— start —

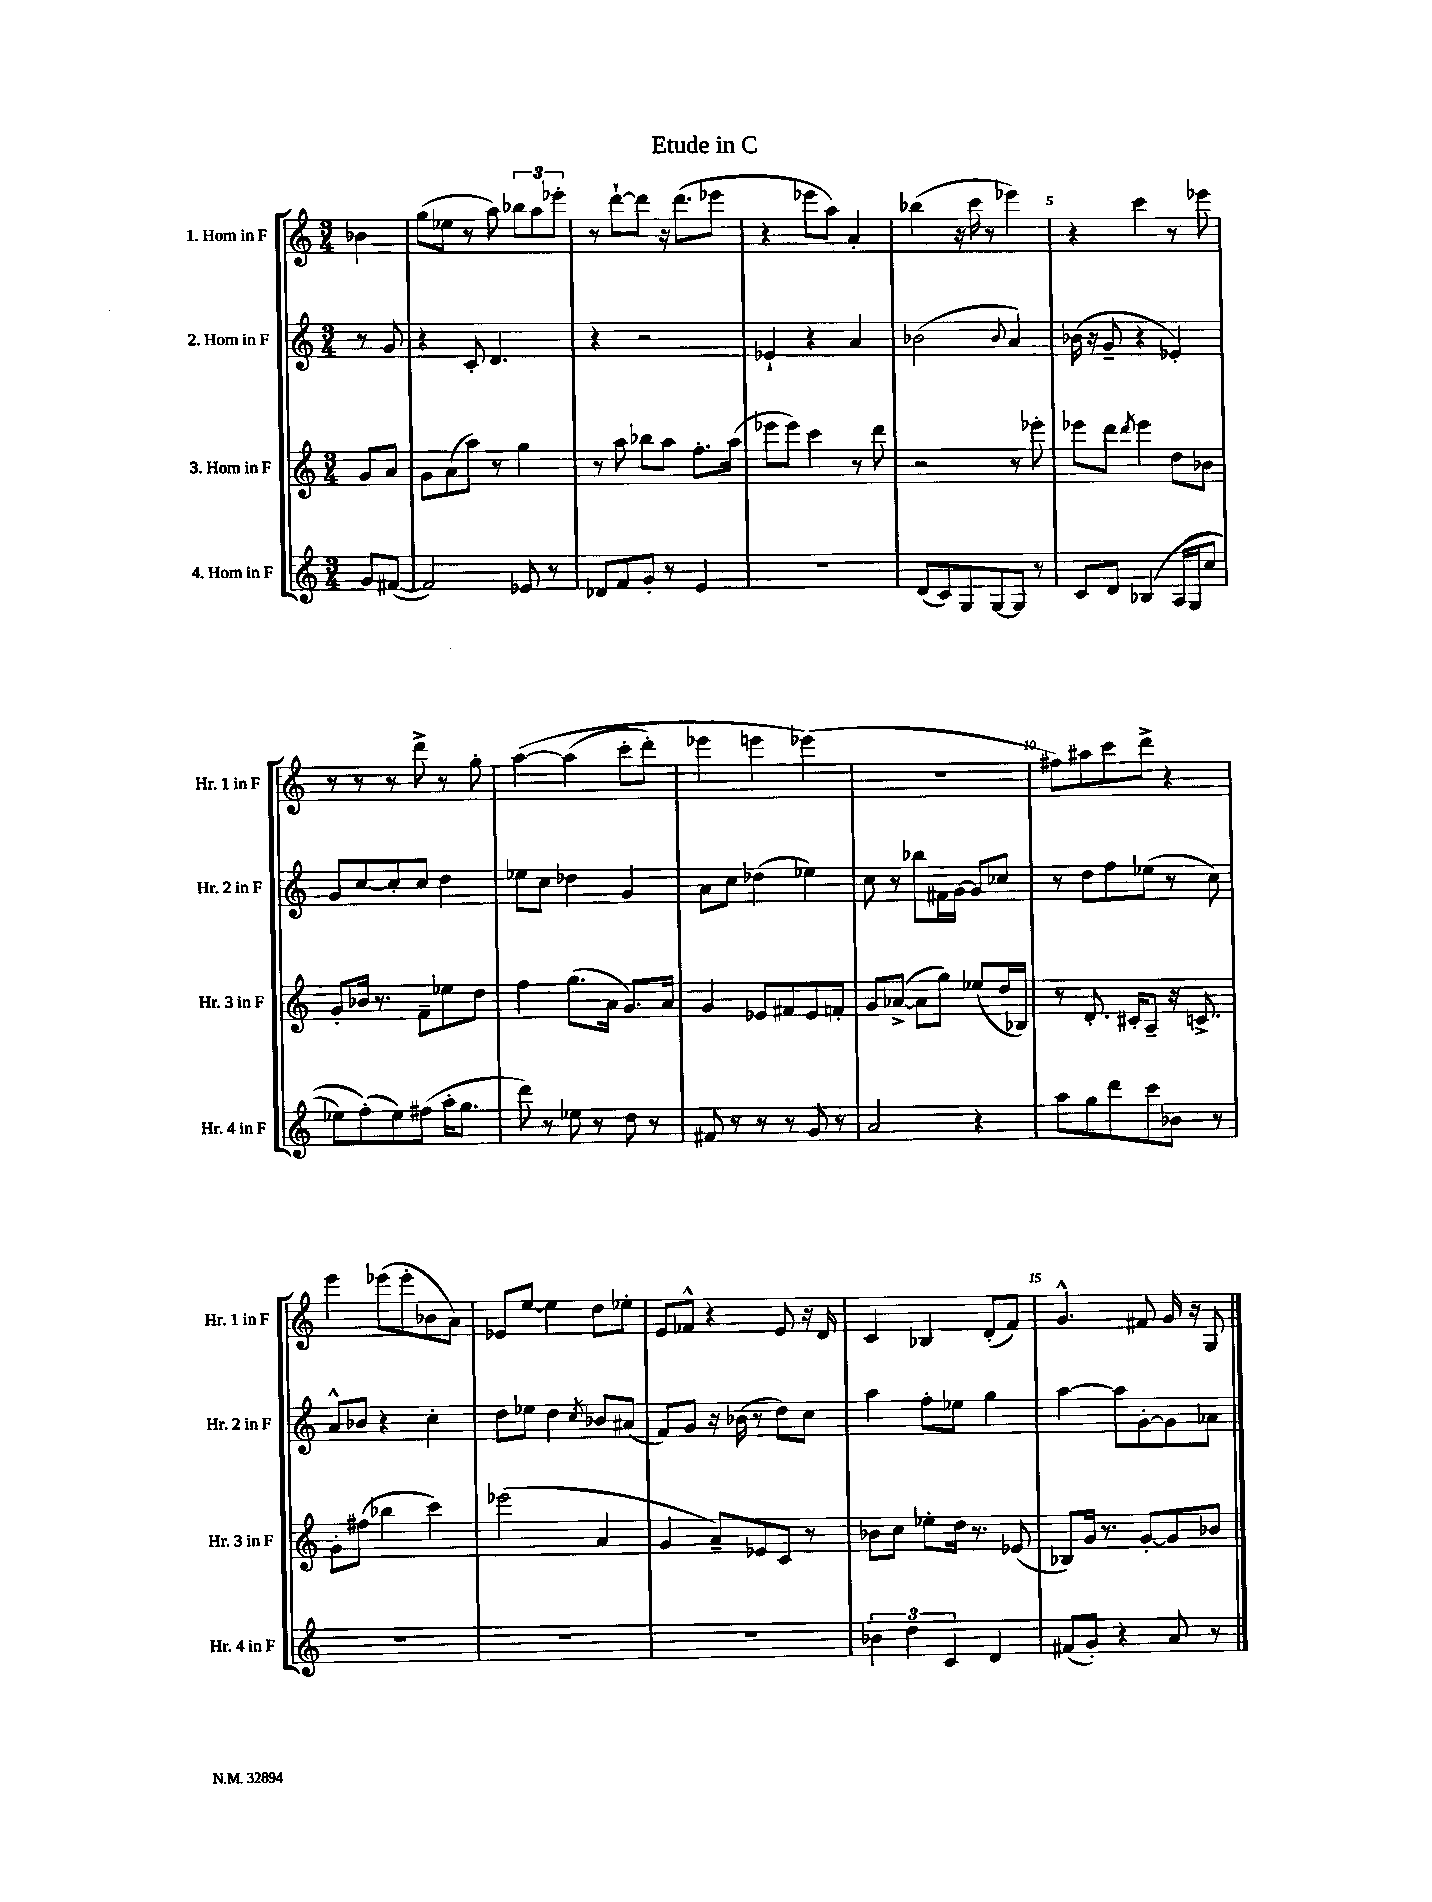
\header { title = "Etude in C" }
<<
\new StaffGroup <<
\new Staff = "s0" \with { instrumentName = "1. Horn in F" shortInstrumentName = "Hr. 1 in F" } {
    \clef treble \key c \major \numericTimeSignature \time 3/4 \partial 4
    bes'4 |
    g''8( ees''8 r8 a''8) \tuplet 3/2 { bes''8 a''8 ees'''8-. } |
    r8 d'''8~-! d'''8 r16 d'''8.( ees'''8 |
    r4 ees'''8 a''8) a'4-. |
    bes''4( r16 c'''16 r8 ees'''4) |
    r4 c'''4 r8 ees'''8 |
    r8 r8 r8 d'''8-> r8 g''8-. |
    a''4~\( a''4( c'''8-. d'''8-.) |
    ees'''4 e'''4 ees'''4(\) |
    R2. |
    fis''8) ais''8 c'''8 d'''8-> r4 |
    e'''4 ees'''8( ees'''8-. bes'8 a'8) |
    ees'8 e''8~ e''4 d''8 ees''8-. |
    e'8 fes'8-^ r4 e'8 r16 d'16 |
    c'4 bes4 d'8-.( f'8) |
    g'4.-^ fis'8 g'16 r16 g8 \bar "|." |
}
\new Staff = "s1" \with { instrumentName = "2. Horn in F" shortInstrumentName = "Hr. 2 in F" } {
    \clef treble \key c \major \numericTimeSignature \time 3/4 \partial 4
    r8 g'8 |
    r4 c'8-. d'4. |
    r4 r2 |
    ees'4-! r4 a'4 |
    bes'2( \appoggiatura { bes'8 } a'4) |
    bes'16( r16 g'8-- r4 ees'4-.) |
    g'8 c''8~ c''8-. c''8 d''4 |
    ees''8 c''8 des''4 g'4 |
    a'8 c''8 des''4( ees''4) |
    c''8 r8 bes''8 fis'16 g'16~ g'8 ces''8 |
    r8 d''8 f''8 ees''8( r8 c''8) |
    a'8-^ bes'8 r4 c''4-. |
    d''8 ees''8 d''4 \acciaccatura { c''8 } bes'8 ais'8( |
    f'8) g'8 r16 bes'16( r8 d''8) c''8 |
    a''4 f''8-. ees''8 g''4 |
    a''4~ a''8 g'8~-. g'8 aes'8 \bar "|." |
}
\new Staff = "s2" \with { instrumentName = "3. Horn in F" shortInstrumentName = "Hr. 3 in F" } {
    \clef treble \key c \major \numericTimeSignature \time 3/4 \partial 4
    g'8 a'8 |
    g'8 a'8( a''8) r8 g''4 |
    r8 a''8 bes''8 a''8 f''8.-. a''16( |
    ees'''8 ees'''8) c'''4 r8 d'''8 |
    r2 r8 ees'''8-. |
    ees'''8 d'''8 \acciaccatura { d'''8 } ees'''4 d''8 bes'8 |
    g'8-. bes'16 r8. f'8-- ees''8 d''8 |
    f''4 g''8.( a'16 g'8.) a'16 |
    g'4 ees'8 fis'8 ees'8 f'8-. |
    g'8 aes'8~->( aes'8 g''8) ees''8( d''16 bes16) |
    r8 d'8.-. cis'16-. a8-- r16 c'8.-> |
    g'8-. fis''8( bes''4 c'''4) |
    ees'''2( a'4 |
    g'4 a'8--) ees'8 c'8 r8 |
    bes'8 c''8 ees''8-. d''16 r8. ees'8( |
    bes8) g'16 r8. g'8~-. g'8 bes'8 \bar "|." |
}
\new Staff = "s3" \with { instrumentName = "4. Horn in F" shortInstrumentName = "Hr. 4 in F" } {
    \clef treble \key c \major \numericTimeSignature \time 3/4 \partial 4
    g'8 fis'8~( |
    fis'2) ees'8 r8 |
    des'8 f'8 g'8-. r8 e'4 |
    R2. |
    d'8( c'8) g8 g8~ g8 r8 |
    c'8 d'8 bes4\( a16( g16 c''8 |
    ees''8) f''8-.(\) ees''8) fis''8( a''16-. g''8. |
    d'''8) r8 ees''8 r8 d''8 r8 |
    fis'8 r8 r8 r8 g'8 r8 |
    a'2 r4 |
    a''8 g''8 d'''8 c'''8 bes'8 r8 |
    R2. |
    R2. |
    R2. |
    \tuplet 3/2 { bes'4 d''4 c'4 } d'4 |
    fis'8( g'8-.) r4 a'8 r8 \bar "|." |
}
>>
>>
\layout { \context { \Score \override BarNumber.break-visibility = ##(#f #t #t) barNumberVisibility = #(every-nth-bar-number-visible 5) } }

— end —

Extract every line of the data above verbatim, leaving out the pictures.

\header { title = "Etude in C" }
<<
\new StaffGroup <<
\new Staff = "s0" \with { instrumentName = "1. Horn in F" shortInstrumentName = "Hr. 1 in F" } {
    \clef treble \key c \major \numericTimeSignature \time 3/4 \partial 4
    bes'4 |
    g''8( ees''8 r8 a''8) \tuplet 3/2 { bes''8 a''8 ees'''8-. } |
    r8 d'''8~-! d'''8 r16 d'''8.( ees'''8 |
    r4 ees'''8 a''8) a'4-. |
    bes''4( r16 c'''16 r8 ees'''4) |
    r4 c'''4 r8 ees'''8 |
    r8 r8 r8 d'''8-> r8 g''8-. |
    a''4~\( a''4( c'''8-. d'''8-.) |
    ees'''4 e'''4 ees'''4(\) |
    R2. |
    fis''8) ais''8 c'''8 d'''8-> r4 |
    e'''4 ees'''8( ees'''8-. bes'8 a'8) |
    ees'8 e''8~ e''4 d''8 ees''8-. |
    e'8 fes'8-^ r4 e'8 r16 d'16 |
    c'4 bes4 d'8-.( f'8) |
    g'4.-^ fis'8 g'16 r16 g8 \bar "|." |
}
\new Staff = "s1" \with { instrumentName = "2. Horn in F" shortInstrumentName = "Hr. 2 in F" } {
    \clef treble \key c \major \numericTimeSignature \time 3/4 \partial 4
    r8 g'8 |
    r4 c'8-. d'4. |
    r4 r2 |
    ees'4-! r4 a'4 |
    bes'2( \appoggiatura { bes'8 } a'4) |
    bes'16( r16 g'8-- r4 ees'4-.) |
    g'8 c''8~ c''8-. c''8 d''4 |
    ees''8 c''8 des''4 g'4 |
    a'8 c''8 des''4( ees''4) |
    c''8 r8 bes''8 fis'16 g'16~ g'8 ces''8 |
    r8 d''8 f''8 ees''8( r8 c''8) |
    a'8-^ bes'8 r4 c''4-. |
    d''8 ees''8 d''4 \acciaccatura { c''8 } bes'8 ais'8( |
    f'8) g'8 r16 bes'16( r8 d''8) c''8 |
    a''4 f''8-. ees''8 g''4 |
    a''4~ a''8 g'8~-. g'8 aes'8 \bar "|." |
}
\new Staff = "s2" \with { instrumentName = "3. Horn in F" shortInstrumentName = "Hr. 3 in F" } {
    \clef treble \key c \major \numericTimeSignature \time 3/4 \partial 4
    g'8 a'8 |
    g'8 a'8( a''8) r8 g''4 |
    r8 a''8 bes''8 a''8 f''8.-. a''16( |
    ees'''8 ees'''8) c'''4 r8 d'''8 |
    r2 r8 ees'''8-. |
    ees'''8 d'''8 \acciaccatura { d'''8 } ees'''4 d''8 bes'8 |
    g'8-. bes'16 r8. f'8-- ees''8 d''8 |
    f''4 g''8.( a'16 g'8.) a'16 |
    g'4 ees'8 fis'8 ees'8 f'8-. |
    g'8 aes'8~->( aes'8 g''8) ees''8( d''16 bes16) |
    r8 d'8.-. cis'16-. a8-- r16 c'8.-> |
    g'8-. fis''8( bes''4 c'''4) |
    ees'''2( a'4 |
    g'4 a'8--) ees'8 c'8 r8 |
    bes'8 c''8 ees''8-. d''16 r8. ees'8( |
    bes8) g'16 r8. g'8~-. g'8 bes'8 \bar "|." |
}
\new Staff = "s3" \with { instrumentName = "4. Horn in F" shortInstrumentName = "Hr. 4 in F" } {
    \clef treble \key c \major \numericTimeSignature \time 3/4 \partial 4
    g'8 fis'8~( |
    fis'2) ees'8 r8 |
    des'8 f'8 g'8-. r8 e'4 |
    R2. |
    d'8( c'8) g8 g8~ g8 r8 |
    c'8 d'8 bes4\( a16( g16 c''8 |
    ees''8) f''8-.(\) ees''8) fis''8( a''16-. g''8. |
    d'''8) r8 ees''8 r8 d''8 r8 |
    fis'8 r8 r8 r8 g'8 r8 |
    a'2 r4 |
    a''8 g''8 d'''8 c'''8 bes'8 r8 |
    R2. |
    R2. |
    R2. |
    \tuplet 3/2 { bes'4 d''4 c'4 } d'4 |
    fis'8( g'8-.) r4 a'8 r8 \bar "|." |
}
>>
>>
\layout { \context { \Score \override BarNumber.break-visibility = ##(#f #t #t) barNumberVisibility = #(every-nth-bar-number-visible 5) } }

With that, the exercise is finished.